_GIVEN DATA_.

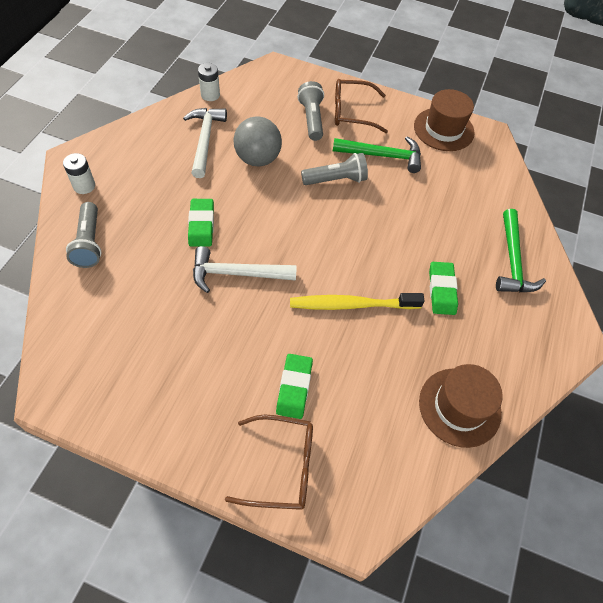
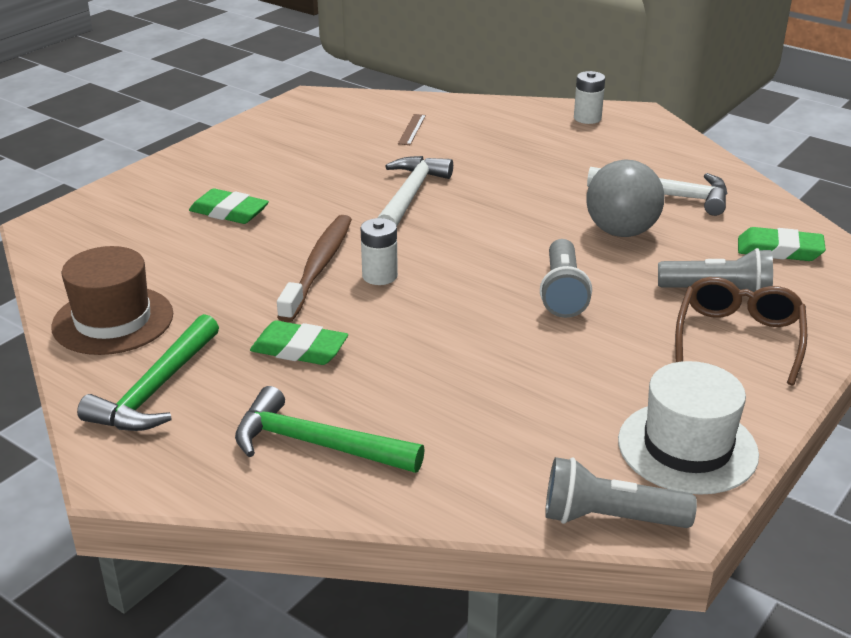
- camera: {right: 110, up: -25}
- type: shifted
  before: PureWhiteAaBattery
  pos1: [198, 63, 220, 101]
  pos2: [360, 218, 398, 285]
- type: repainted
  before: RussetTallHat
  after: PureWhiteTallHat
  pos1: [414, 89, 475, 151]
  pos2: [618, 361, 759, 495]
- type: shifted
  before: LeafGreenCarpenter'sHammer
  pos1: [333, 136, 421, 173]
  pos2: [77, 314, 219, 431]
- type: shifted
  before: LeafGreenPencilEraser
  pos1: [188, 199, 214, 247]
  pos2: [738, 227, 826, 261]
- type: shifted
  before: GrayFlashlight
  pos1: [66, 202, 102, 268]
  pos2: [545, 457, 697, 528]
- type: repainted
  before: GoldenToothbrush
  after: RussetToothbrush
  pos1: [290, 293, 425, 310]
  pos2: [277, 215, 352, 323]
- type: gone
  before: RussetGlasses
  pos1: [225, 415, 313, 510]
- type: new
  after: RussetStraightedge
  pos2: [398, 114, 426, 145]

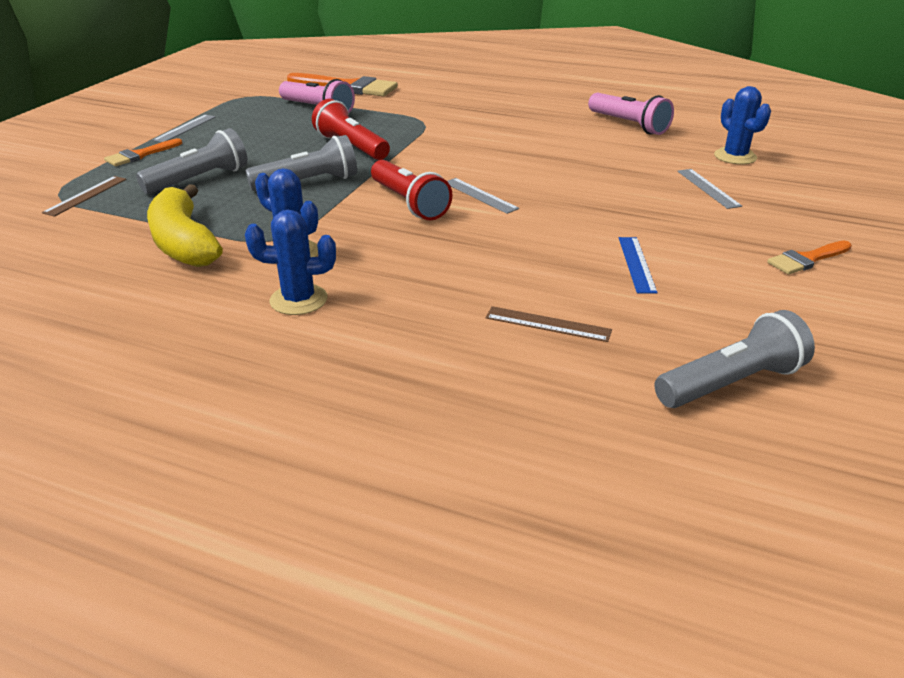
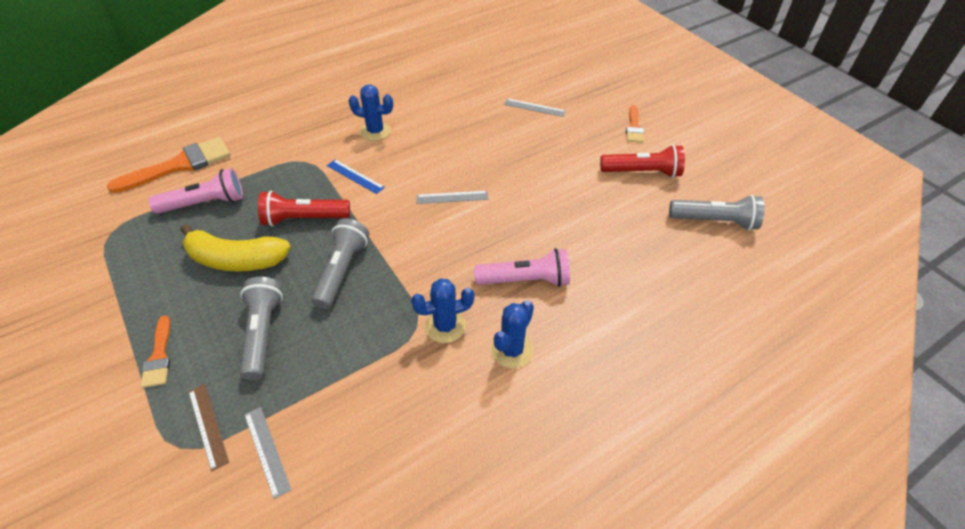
- camera: {right: -55, up: 15}
- type: shifted
  before: BluePricklyPlant
  pos1: [714, 86, 771, 164]
  pos2: [349, 85, 393, 141]
- type: shifted
  before: RosyFlashlight
  pos1: [588, 93, 674, 135]
  pos2: [474, 248, 570, 287]
- type: shifted
  before: GrayStraightedge
  pos1: [153, 114, 216, 142]
  pos2: [244, 407, 291, 499]
- type: shifted
  before: ScarletFlashlight
  pos1: [371, 160, 452, 220]
  pos2: [600, 145, 685, 178]
- type: shifted
  before: GoldenBananaFruit
  pos1: [147, 184, 223, 267]
  pos2: [181, 224, 290, 271]
- type: shifted
  before: BlueStraightedge
  pos1: [619, 237, 658, 294]
  pos2: [327, 159, 385, 194]
- type: gone
  before: RussetStraightedge
  pos1: [486, 306, 612, 342]
- type: rotated
  before: GrayFlashlight
  pos1: [654, 310, 815, 408]
  pos2: [669, 195, 765, 230]
  turn: 90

_YOUR TASK_.
Your answer should set down the listing verbatim and leave out its images.

_RESPONSE BOX_.
- camera: {right: 110, up: -25}
- type: shifted
  before: PureWhiteAaBattery
  pos1: [198, 63, 220, 101]
  pos2: [360, 218, 398, 285]
- type: repainted
  before: RussetTallHat
  after: PureWhiteTallHat
  pos1: [414, 89, 475, 151]
  pos2: [618, 361, 759, 495]
- type: shifted
  before: LeafGreenCarpenter'sHammer
  pos1: [333, 136, 421, 173]
  pos2: [77, 314, 219, 431]
- type: shifted
  before: LeafGreenPencilEraser
  pos1: [188, 199, 214, 247]
  pos2: [738, 227, 826, 261]
- type: shifted
  before: GrayFlashlight
  pos1: [66, 202, 102, 268]
  pos2: [545, 457, 697, 528]
- type: repainted
  before: GoldenToothbrush
  after: RussetToothbrush
  pos1: [290, 293, 425, 310]
  pos2: [277, 215, 352, 323]
- type: gone
  before: RussetGlasses
  pos1: [225, 415, 313, 510]
- type: new
  after: RussetStraightedge
  pos2: [398, 114, 426, 145]

- camera: {right: -55, up: 15}
- type: shifted
  before: BluePricklyPlant
  pos1: [714, 86, 771, 164]
  pos2: [349, 85, 393, 141]
- type: shifted
  before: RosyFlashlight
  pos1: [588, 93, 674, 135]
  pos2: [474, 248, 570, 287]
- type: shifted
  before: GrayStraightedge
  pos1: [153, 114, 216, 142]
  pos2: [244, 407, 291, 499]
- type: shifted
  before: ScarletFlashlight
  pos1: [371, 160, 452, 220]
  pos2: [600, 145, 685, 178]
- type: shifted
  before: GoldenBananaFruit
  pos1: [147, 184, 223, 267]
  pos2: [181, 224, 290, 271]
- type: shifted
  before: BlueStraightedge
  pos1: [619, 237, 658, 294]
  pos2: [327, 159, 385, 194]
- type: gone
  before: RussetStraightedge
  pos1: [486, 306, 612, 342]
- type: rotated
  before: GrayFlashlight
  pos1: [654, 310, 815, 408]
  pos2: [669, 195, 765, 230]
  turn: 90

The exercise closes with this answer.